*Requirement*.
Please give every line below again exactly, but not its pictures.
──────── Study material
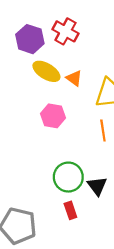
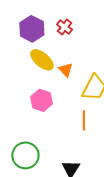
red cross: (65, 31) -> (65, 27), size x0.7
green circle: (68, 177) -> (25, 155), moved

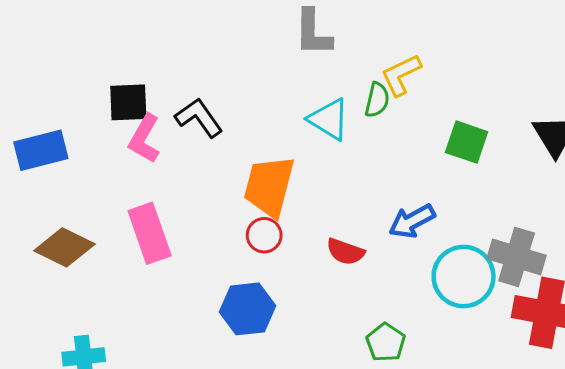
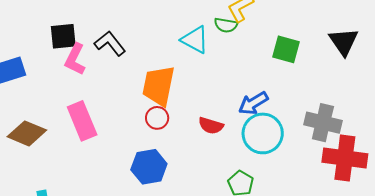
green semicircle: (377, 100) -> (226, 25), turned 90
cyan circle: (464, 276) -> (263, 133), moved

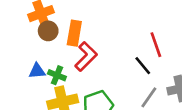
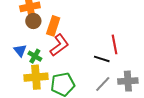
black line: (143, 66) -> (102, 59), turned -42
blue triangle: (37, 71) -> (20, 50), turned 48

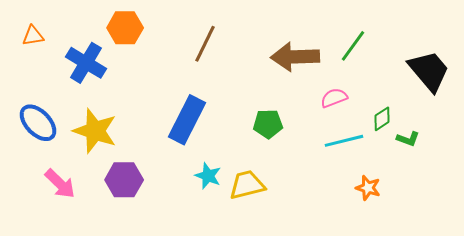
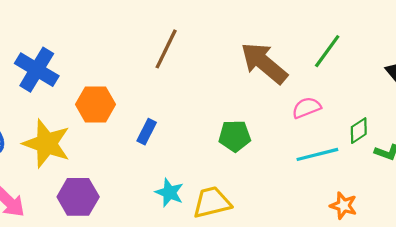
orange hexagon: (125, 28) -> (95, 104), moved
brown arrow: (295, 57) -> (264, 63), turned 42
blue rectangle: (187, 120) -> (147, 132), size x0.5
────────────────
*Output of the task*.
red cross: (65, 31) -> (65, 27), size x0.7
green circle: (68, 177) -> (25, 155), moved

green semicircle: (377, 100) -> (226, 25), turned 90
cyan circle: (464, 276) -> (263, 133), moved

black line: (143, 66) -> (102, 59), turned -42
blue triangle: (37, 71) -> (20, 50), turned 48

orange hexagon: (125, 28) -> (95, 104), moved
brown arrow: (295, 57) -> (264, 63), turned 42
blue rectangle: (187, 120) -> (147, 132), size x0.5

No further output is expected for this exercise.